> [Material for the task]:
++++++++

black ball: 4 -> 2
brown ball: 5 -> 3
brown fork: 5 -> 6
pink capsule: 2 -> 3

++++++++

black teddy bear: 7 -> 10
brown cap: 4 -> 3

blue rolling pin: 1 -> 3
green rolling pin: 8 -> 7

++++++++

> [What is required]:
Above this instruction are the records; retype exactly the lines from the one containing "brown cap: 4 -> 3" up to and including the one containing "green rolling pin: 8 -> 7".

> [Answer to the exercise]:
brown cap: 4 -> 3

blue rolling pin: 1 -> 3
green rolling pin: 8 -> 7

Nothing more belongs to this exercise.